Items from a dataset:
★ ★ ★ ★ ★ ★ ★

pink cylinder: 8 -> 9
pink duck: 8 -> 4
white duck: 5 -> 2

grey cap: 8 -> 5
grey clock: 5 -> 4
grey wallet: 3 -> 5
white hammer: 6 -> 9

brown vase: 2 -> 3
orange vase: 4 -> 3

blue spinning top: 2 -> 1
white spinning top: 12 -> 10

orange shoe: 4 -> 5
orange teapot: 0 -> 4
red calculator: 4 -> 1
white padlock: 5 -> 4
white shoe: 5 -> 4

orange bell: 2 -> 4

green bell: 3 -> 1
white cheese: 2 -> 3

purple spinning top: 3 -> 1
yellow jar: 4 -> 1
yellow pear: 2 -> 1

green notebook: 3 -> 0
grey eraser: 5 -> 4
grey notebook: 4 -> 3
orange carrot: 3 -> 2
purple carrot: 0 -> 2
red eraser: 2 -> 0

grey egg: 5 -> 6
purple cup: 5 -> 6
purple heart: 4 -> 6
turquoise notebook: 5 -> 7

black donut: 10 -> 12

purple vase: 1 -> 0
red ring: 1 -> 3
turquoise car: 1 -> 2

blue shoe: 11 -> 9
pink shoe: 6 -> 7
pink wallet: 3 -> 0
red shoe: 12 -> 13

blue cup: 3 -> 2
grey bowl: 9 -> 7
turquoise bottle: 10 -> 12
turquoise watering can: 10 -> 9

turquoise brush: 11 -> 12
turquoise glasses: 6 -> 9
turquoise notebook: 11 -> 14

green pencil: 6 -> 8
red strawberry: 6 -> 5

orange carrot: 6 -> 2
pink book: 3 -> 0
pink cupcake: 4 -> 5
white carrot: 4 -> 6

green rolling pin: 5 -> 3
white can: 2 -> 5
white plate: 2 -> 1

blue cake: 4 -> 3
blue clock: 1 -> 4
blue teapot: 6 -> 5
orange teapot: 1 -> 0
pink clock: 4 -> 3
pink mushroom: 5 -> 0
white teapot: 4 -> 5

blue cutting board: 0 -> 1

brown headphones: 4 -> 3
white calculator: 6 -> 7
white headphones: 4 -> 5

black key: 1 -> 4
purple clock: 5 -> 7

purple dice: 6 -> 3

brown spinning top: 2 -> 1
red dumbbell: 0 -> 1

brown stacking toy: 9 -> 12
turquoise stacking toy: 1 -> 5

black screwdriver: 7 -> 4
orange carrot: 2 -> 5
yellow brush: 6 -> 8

★ ★ ★ ★ ★ ★ ★

▸ **TASK REQUIREMENTS**
The word "brush" appears in some lines of the data. Copy every one of those lines.

▸ **TASK ANSWER**
turquoise brush: 11 -> 12
yellow brush: 6 -> 8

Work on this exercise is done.